List every line of the records that contains the string "italic", copying each such line in full. Matching is case-sensitive.

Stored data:
* * * * * * *
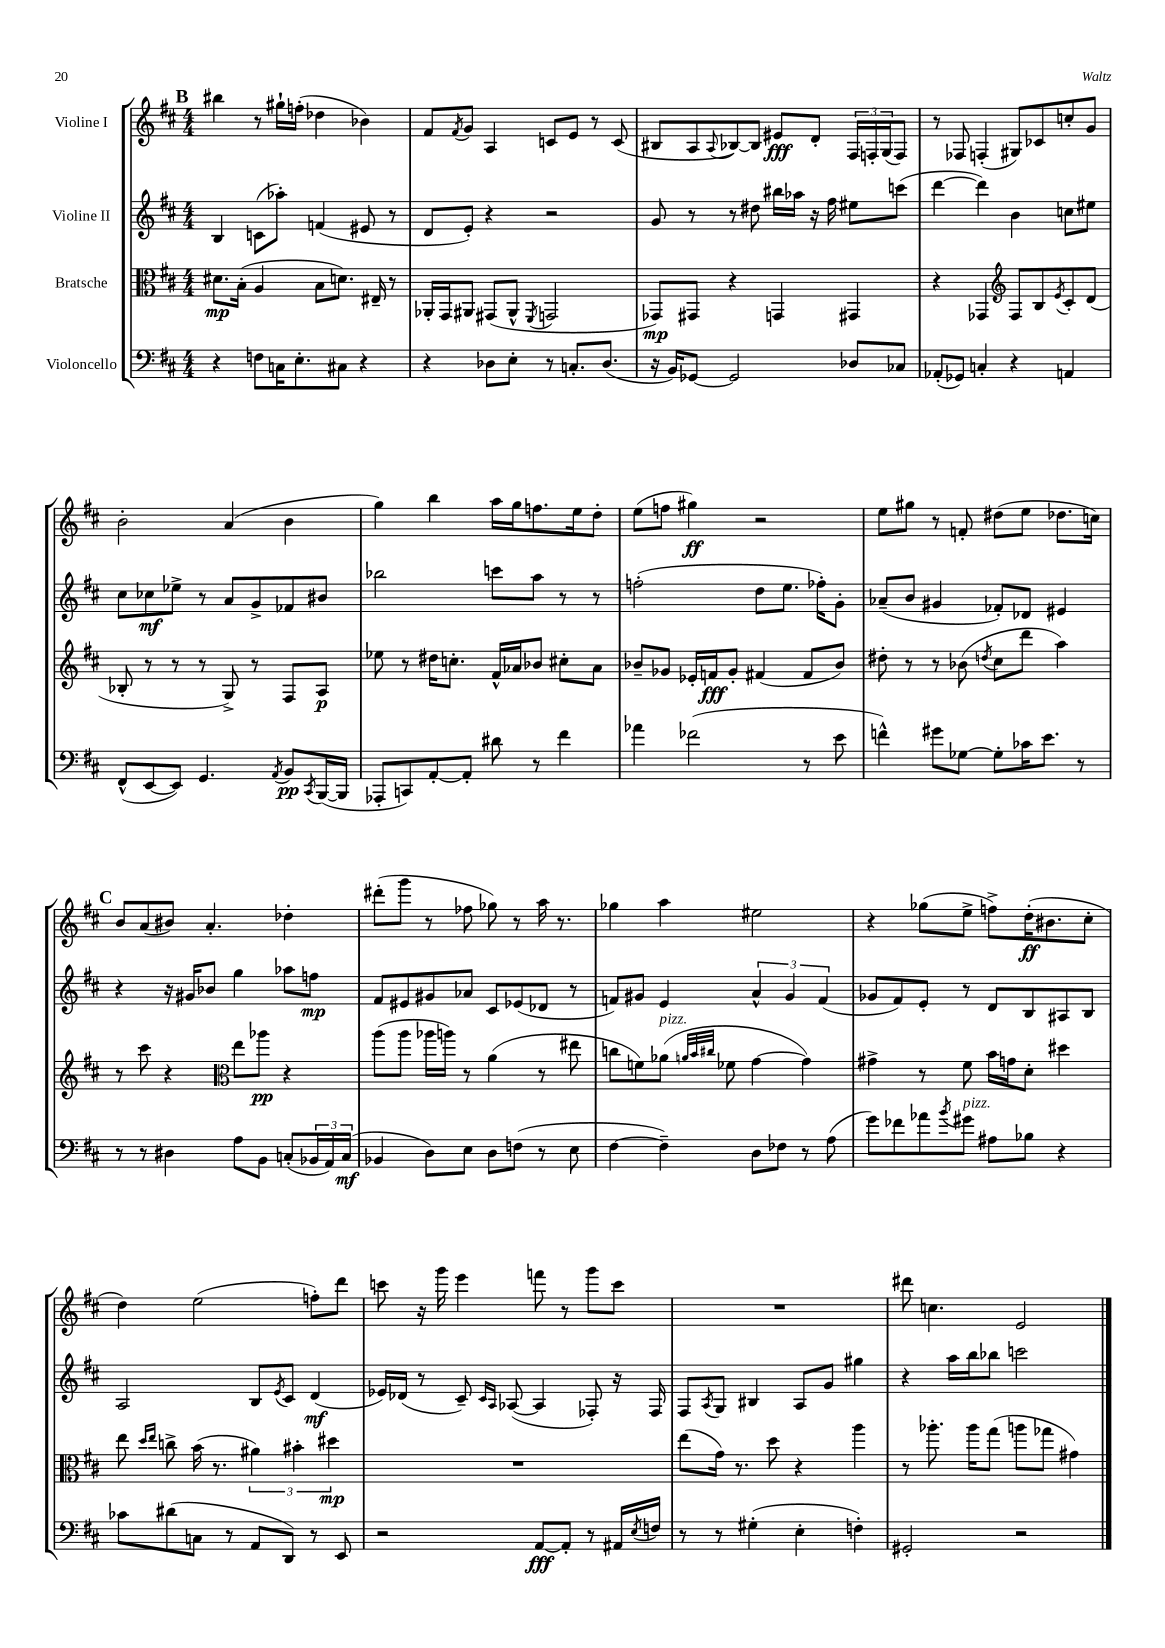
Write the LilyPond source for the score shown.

<<
\new StaffGroup <<
\new Staff = "s0" \with { instrumentName = "Violine I" } {
    \clef treble \key d \major \numericTimeSignature \time 4/4
    \mark \markup { \bold "B" } bis''4 r8 gis''16-! f''16-.( des''4 bes'4) |
    fis'8 \acciaccatura { fis'8 } g'8 a4 c'8 e'8 r8 c'8( |
    bis8 a8 \appoggiatura { a8 } bes8~) bes8 eis'8\fff d'8-. \tuplet 3/2 { fis16 f16-. g16( } f8) |
    r8 fes8 f4-.( gis8) ces'8 c''8-. g'8 |
    b'2-. a'4( b'4 |
    g''4) b''4 a''16 g''16 f''8. e''16 d''8-. |
    e''8( f''8 gis''4\ff) r2 |
    e''8 gis''8 r8 f'8-. dis''8( e''8 des''8. c''16) |
    \mark \markup { \bold "C" } b'8 a'8( bis'8) a'4.-. des''4-. |
    dis'''8-.( g'''8 r8 fes''8 ges''8) r8 a''16 r8. |
    ges''4 a''4 eis''2 |
    r4 ges''8( e''8-> f''8->) d''16-.\ff( bis'8. cis''8-. |
    d''4) e''2( f''8-.) d'''8 |
    c'''8 r16 g'''16 e'''4 f'''8 r8 g'''8 c'''8 |
    R1 |
    dis'''8 c''4. e'2 \bar "|." |
}
\new Staff = "s1" \with { instrumentName = "Violine II" } {
    \clef treble \key d \major \numericTimeSignature \time 4/4
    \mark \markup { \bold "B" } b4 c'8( aes''8-.) f'4( eis'8 r8 |
    d'8 e'8-.) r4 r2 |
    g'8 r8 r8 dis''8 bis''16 aes''16 r16 fis''16 eis''8 c'''8( |
    d'''4~ d'''4) b'4 c''8 eis''8 |
    cis''8 ces''8\mf ees''8-> r8 a'8 g'8-> fes'8 bis'8 |
    bes''2 c'''8 a''8 r8 r8 |
    f''2-.( d''8 e''8. fes''16-.) g'8-. |
    aes'8--( b'8 gis'4 fes'8-.) des'8 eis'4 |
    \mark \markup { \bold "C" } r4 r16 gis'16 bes'8 g''4 aes''8 f''8\mp |
    fis'8 eis'8 gis'8 aes'8 cis'8 ees'8( des'8 r8 |
    f'8) gis'8 e'4 \tuplet 3/2 { a'4-^ gis'4 f'4( } |
    ges'8 fis'8) e'8-. r8 d'8 b8 ais8 b8 |
    a2 b8 \acciaccatura { e'8 } cis'8 d'4\mf( |
    ees'16) des'16( r8 cis'8--) \grace { cis'16 a16 } aes8~( aes4 fes8-.) r16 fes16 |
    fis8 \acciaccatura { a8 } g8 bis4 a8 g'8 gis''4 |
    r4 a''16 b''16 bes''8 c'''2 \bar "|." |
}
\new Staff = "s2" \with { instrumentName = "Bratsche" } {
    \clef alto \key d \major \numericTimeSignature \time 4/4
    \mark \markup { \bold "B" } dis'8.\mp b16-.( a4 b8 d'8.) eis16-- r8 |
    aes,16-. g,16 ais,8 gis,8( ais,8-^ \acciaccatura { fis,8 } g,2 |
    ges,8\mp) gis,8 r4 g,4 gis,4 |
    r4 ges,4 \clef treble fis8 b8 \acciaccatura { e'8 } cis'8-. d'8( |
    bes8-. r8 r8 r8 g8->) r8 fis8 a8\p |
    ees''8 r8 dis''16 c''8.-. fis'16-^ aes'16 bes'8 cis''8-. aes'8 |
    bes'8-- ges'8 ees'16-. f'16\fff ges'8-. fis'4( fis'8 bes'8) |
    dis''8-. r8 r8 bes'8( \acciaccatura { d''8 } cis''8 d'''8 a''4) |
    \mark \markup { \bold "C" } r8 cis'''8 r4 \clef alto e''8 aes''8\pp r4 |
    a''8( a''8 aes''16 a''16) r8 a'4( r8 eis''8 |
    c''8 f'8) aes'8^\markup { \italic "pizz." }( \grace { a'32 b'32 cis''32 } fes'8 g'4~ g'4) |
    gis'4-> r8 fis'8 b'16 g'16 d'8-. dis''4 |
    e''8 \grace { d''16 e''16 } c''8-> b'16( r8. \tuplet 3/2 { ais'4) bis'4-. dis''4\mp } |
    R1 |
    e''8( g'16) r8. d''8 r4 a''4 |
    r8 aes''8.-. aes''16 g''8( a''8 ges''8 gis'4) \bar "|." |
}
\new Staff = "s3" \with { instrumentName = "Violoncello" } {
    \clef bass \key d \major \numericTimeSignature \time 4/4
    \mark \markup { \bold "B" } r4 f8 c16 e8.-. cis8 r4 |
    r4 des8 e8-. r8 c8.-. des8.( |
    r16 b,16) ges,8~ ges,2 des8 ces8 |
    aes,8-.( ges,8) c4-. r4 a,4 |
    fis,8-^( e,8~ e,8) g,4. \acciaccatura { a,8 } b,8\pp \acciaccatura { cis,8 } b,,16~( b,,16 |
    aes,,8-. c,8) a,8~-. a,8-. dis'8 r8 fis'4 |
    aes'4 fes'2( r8 e'8 |
    f'4-^) gis'8 ges8~ ges8-. ces'16 e'8. r8 |
    \mark \markup { \bold "C" } r8 r8 dis4 a8 b,8 c8-.( \tuplet 3/2 { bes,16 a,16) c16\mf( } |
    bes,4 d8) e8 d8 f8( r8 e8 |
    fis4~ fis4--) d8 fes8 r8 a8( |
    g'8) fes'8 aes'8 \acciaccatura { b'8 } gis'8^\markup { \italic "pizz." } ais8 bes8 r4 |
    ces'8 dis'8( c8 r8 a,8 d,8) r8 e,8 |
    r2 a,8~\fff a,8-. r8 ais,16 \acciaccatura { e8 } f16 |
    r8 r8 gis4-.( e4-. f4-.) |
    gis,2-. r2 \bar "|." |
}
>>
>>
\layout { \context { \Score \remove "Bar_number_engraver" } }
* * * * * * *
§ RESPONSE TO THE TASK
    c''8 f'8) aes'8^\markup { \italic "pizz." }( \grace { a'32 b'32 cis''32 } fes'8 g'4~ g'4) |
    g'8) fes'8 aes'8 \acciaccatura { b'8 } gis'8^\markup { \italic "pizz." } ais8 bes8 r4 |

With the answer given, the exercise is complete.